Items from a data source
## BEGIN
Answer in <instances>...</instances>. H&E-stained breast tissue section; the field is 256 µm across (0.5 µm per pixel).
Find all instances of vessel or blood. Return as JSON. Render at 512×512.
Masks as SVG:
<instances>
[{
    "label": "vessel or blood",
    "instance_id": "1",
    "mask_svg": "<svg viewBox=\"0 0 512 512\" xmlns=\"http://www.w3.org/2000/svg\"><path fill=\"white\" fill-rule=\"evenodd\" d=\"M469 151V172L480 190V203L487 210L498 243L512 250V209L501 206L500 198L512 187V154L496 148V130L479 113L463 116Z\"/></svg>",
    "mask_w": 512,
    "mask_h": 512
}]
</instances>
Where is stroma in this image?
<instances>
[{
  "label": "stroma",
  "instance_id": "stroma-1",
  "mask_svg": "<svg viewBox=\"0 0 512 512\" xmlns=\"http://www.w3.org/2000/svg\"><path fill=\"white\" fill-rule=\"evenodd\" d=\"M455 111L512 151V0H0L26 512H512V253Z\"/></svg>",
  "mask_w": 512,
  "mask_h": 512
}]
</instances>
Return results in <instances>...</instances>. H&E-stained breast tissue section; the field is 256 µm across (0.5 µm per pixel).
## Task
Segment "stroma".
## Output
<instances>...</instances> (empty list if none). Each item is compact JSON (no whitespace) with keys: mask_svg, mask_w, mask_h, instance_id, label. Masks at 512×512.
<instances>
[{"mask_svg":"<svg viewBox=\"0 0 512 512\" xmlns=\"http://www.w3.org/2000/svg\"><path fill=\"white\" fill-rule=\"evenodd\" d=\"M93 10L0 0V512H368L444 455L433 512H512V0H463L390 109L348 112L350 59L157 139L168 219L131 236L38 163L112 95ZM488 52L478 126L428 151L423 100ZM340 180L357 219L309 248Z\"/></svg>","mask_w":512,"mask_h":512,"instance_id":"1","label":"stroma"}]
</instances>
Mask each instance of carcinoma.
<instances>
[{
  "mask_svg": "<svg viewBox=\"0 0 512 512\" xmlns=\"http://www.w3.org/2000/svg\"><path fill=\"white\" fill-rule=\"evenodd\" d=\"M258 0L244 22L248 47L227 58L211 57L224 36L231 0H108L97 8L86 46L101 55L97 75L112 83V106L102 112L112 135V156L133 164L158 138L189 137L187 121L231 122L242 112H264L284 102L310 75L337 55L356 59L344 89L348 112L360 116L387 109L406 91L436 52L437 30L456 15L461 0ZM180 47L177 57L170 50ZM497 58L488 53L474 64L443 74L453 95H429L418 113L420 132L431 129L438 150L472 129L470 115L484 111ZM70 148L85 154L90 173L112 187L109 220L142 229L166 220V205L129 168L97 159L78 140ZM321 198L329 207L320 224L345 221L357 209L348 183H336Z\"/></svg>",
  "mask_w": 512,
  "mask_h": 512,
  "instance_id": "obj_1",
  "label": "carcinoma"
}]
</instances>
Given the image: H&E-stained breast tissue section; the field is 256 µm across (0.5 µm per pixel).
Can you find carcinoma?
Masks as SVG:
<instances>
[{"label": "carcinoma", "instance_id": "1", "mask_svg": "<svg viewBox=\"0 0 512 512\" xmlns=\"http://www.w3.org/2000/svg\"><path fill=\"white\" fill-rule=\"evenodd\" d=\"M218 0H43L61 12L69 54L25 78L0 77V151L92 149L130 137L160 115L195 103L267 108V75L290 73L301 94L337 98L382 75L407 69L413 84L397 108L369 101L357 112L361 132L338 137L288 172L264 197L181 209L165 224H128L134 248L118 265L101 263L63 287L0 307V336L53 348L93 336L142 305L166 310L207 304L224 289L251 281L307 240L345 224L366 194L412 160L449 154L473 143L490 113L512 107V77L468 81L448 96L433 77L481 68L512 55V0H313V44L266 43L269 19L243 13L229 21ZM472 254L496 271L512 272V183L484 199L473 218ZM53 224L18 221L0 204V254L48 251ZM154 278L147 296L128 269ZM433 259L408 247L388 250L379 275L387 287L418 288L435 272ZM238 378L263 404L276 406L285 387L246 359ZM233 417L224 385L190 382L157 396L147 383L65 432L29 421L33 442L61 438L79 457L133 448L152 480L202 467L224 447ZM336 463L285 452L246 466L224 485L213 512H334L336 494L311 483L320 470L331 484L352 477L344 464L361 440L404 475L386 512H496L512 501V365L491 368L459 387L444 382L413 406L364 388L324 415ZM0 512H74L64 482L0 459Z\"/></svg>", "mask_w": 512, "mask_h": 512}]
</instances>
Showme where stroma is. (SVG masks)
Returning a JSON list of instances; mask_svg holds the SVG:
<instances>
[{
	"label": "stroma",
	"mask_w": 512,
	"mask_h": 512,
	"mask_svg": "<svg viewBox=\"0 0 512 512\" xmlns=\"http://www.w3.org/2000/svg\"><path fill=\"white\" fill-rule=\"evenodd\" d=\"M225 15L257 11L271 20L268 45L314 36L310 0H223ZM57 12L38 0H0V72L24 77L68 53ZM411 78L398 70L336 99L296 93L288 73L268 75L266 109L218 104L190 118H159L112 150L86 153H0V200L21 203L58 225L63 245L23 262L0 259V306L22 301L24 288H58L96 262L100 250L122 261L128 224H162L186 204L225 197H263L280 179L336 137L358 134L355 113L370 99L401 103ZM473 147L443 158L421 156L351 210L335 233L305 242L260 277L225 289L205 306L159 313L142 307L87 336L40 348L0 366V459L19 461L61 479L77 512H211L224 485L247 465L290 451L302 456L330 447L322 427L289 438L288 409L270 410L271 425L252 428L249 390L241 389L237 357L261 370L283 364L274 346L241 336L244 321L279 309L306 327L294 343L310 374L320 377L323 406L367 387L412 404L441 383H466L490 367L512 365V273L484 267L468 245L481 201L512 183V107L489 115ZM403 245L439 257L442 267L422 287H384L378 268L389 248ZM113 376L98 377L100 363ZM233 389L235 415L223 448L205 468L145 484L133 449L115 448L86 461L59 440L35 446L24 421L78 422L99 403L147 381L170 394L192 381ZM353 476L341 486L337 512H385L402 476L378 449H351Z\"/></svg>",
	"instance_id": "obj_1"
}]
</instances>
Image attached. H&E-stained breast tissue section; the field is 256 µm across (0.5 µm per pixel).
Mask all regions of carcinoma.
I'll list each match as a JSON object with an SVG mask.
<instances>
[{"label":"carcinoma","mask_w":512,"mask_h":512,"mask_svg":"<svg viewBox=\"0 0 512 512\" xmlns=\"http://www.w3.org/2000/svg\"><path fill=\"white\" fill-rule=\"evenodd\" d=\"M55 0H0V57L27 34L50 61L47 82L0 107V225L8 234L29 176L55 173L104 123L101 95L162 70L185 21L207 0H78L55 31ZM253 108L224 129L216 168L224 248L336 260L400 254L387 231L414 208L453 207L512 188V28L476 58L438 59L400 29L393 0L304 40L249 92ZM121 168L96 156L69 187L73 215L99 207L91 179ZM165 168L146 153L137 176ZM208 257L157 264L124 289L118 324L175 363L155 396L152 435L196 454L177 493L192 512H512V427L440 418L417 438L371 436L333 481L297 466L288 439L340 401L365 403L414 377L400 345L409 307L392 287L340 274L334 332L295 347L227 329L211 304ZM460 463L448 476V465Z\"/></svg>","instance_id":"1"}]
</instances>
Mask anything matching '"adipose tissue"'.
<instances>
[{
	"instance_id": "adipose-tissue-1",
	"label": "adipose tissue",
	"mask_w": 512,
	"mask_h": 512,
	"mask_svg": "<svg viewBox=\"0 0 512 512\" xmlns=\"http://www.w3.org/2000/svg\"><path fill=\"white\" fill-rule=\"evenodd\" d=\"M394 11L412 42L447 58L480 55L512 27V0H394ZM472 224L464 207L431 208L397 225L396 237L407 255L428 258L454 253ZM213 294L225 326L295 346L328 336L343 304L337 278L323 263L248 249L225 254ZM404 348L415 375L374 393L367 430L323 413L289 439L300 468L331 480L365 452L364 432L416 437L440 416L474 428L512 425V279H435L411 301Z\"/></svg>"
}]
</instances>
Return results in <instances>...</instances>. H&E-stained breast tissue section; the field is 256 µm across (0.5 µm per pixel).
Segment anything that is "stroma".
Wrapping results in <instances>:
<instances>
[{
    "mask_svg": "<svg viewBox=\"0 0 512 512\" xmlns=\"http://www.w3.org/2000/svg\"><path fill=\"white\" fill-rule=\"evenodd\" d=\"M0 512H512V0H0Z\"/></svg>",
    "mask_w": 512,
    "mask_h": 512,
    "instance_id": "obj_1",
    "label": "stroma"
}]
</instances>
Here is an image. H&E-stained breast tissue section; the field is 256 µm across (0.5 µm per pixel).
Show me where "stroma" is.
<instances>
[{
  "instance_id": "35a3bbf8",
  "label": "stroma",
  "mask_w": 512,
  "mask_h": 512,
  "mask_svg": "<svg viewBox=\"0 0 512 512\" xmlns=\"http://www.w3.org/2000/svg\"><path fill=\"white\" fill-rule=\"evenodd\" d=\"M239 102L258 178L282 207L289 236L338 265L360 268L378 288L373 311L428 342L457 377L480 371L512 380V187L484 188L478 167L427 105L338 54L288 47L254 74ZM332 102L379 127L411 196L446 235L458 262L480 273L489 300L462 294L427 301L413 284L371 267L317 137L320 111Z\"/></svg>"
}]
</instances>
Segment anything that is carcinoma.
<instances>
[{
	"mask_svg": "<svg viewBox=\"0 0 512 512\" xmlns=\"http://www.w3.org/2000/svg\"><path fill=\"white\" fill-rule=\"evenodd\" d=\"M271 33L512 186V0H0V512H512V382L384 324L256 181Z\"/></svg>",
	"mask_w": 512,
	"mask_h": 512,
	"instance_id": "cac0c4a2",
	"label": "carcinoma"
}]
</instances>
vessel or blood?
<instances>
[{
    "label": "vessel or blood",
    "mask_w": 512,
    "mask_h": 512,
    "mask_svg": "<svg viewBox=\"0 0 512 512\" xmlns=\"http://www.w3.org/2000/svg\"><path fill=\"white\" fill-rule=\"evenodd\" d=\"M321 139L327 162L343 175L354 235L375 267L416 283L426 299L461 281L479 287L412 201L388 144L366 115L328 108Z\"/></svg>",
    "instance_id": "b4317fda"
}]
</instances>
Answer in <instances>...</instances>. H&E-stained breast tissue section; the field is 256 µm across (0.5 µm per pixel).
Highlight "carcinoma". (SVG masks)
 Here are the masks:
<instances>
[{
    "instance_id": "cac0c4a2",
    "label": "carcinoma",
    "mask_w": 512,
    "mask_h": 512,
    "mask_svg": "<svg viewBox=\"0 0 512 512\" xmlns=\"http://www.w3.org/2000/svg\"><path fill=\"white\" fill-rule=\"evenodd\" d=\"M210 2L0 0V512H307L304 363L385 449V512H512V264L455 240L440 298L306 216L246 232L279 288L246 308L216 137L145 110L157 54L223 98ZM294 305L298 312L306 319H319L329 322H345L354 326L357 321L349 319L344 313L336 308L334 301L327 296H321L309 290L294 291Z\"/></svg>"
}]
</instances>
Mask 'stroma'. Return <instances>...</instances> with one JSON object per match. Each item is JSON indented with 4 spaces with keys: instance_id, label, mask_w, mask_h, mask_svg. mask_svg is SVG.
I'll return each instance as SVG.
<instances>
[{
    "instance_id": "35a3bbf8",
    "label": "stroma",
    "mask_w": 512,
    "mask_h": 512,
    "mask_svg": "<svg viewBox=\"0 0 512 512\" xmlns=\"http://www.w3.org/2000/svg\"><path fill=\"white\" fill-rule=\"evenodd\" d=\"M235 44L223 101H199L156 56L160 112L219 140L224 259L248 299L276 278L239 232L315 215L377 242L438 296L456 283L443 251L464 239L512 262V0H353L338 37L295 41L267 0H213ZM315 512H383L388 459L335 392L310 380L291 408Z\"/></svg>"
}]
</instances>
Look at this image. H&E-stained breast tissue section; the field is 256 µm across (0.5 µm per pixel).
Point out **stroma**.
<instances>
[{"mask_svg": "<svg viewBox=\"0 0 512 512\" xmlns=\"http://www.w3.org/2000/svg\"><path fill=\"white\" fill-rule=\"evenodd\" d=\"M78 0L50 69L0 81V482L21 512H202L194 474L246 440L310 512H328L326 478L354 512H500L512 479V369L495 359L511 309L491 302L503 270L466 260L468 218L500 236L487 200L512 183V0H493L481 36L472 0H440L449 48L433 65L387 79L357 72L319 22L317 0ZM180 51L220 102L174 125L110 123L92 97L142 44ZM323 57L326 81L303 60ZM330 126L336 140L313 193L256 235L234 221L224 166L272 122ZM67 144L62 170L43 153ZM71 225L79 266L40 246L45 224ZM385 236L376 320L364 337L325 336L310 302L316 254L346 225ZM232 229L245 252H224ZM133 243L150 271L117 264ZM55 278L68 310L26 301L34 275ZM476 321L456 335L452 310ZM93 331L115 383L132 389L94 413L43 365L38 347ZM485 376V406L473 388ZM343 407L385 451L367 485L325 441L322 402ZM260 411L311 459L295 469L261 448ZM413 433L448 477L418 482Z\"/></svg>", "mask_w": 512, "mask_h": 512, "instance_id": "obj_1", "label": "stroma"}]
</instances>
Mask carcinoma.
## END
Task description
Return exactly the lines from the one containing "Mask 'stroma'. Return" through the last line of the records above, both included, and nothing else.

Written answer
Mask 'stroma'. Return <instances>...</instances> with one JSON object per match. Each item is JSON indented with 4 spaces with keys: instance_id, label, mask_w, mask_h, mask_svg. mask_svg is SVG.
I'll return each instance as SVG.
<instances>
[{
    "instance_id": "35a3bbf8",
    "label": "stroma",
    "mask_w": 512,
    "mask_h": 512,
    "mask_svg": "<svg viewBox=\"0 0 512 512\" xmlns=\"http://www.w3.org/2000/svg\"><path fill=\"white\" fill-rule=\"evenodd\" d=\"M235 44L223 101H199L156 56L160 112L219 140L224 259L248 299L276 278L239 232L315 215L377 242L438 296L456 283L443 251L464 239L512 262V0H353L338 37L295 41L267 0H213ZM315 512H383L388 459L335 392L310 380L291 408Z\"/></svg>"
}]
</instances>
Look at this image. H&E-stained breast tissue section; the field is 256 µm across (0.5 µm per pixel).
Point out **stroma**.
<instances>
[{"mask_svg": "<svg viewBox=\"0 0 512 512\" xmlns=\"http://www.w3.org/2000/svg\"><path fill=\"white\" fill-rule=\"evenodd\" d=\"M78 0L50 69L0 81V482L21 512H202L194 474L246 440L310 512H328L326 478L354 512H500L512 479V369L495 359L511 309L491 302L503 270L466 260L468 218L500 236L487 200L512 183V0H493L481 36L472 0H440L449 48L433 65L387 79L357 72L319 22L317 0ZM180 51L220 102L174 125L110 123L92 97L142 44ZM323 57L326 81L303 60ZM330 126L336 140L313 193L256 235L234 221L224 166L272 122ZM67 144L62 170L43 153ZM71 225L79 266L40 246L45 224ZM385 236L376 320L364 337L325 336L310 302L316 254L346 225ZM232 229L245 252H224ZM133 243L150 271L117 264ZM55 278L68 310L26 301L34 275ZM476 321L456 335L452 310ZM93 331L115 383L132 389L94 413L43 365L38 347ZM485 376V406L473 388ZM343 407L385 451L367 485L325 441L322 402ZM260 411L311 459L295 469L261 448ZM413 433L448 477L418 482Z\"/></svg>", "mask_w": 512, "mask_h": 512, "instance_id": "obj_1", "label": "stroma"}]
</instances>
Mask carcinoma.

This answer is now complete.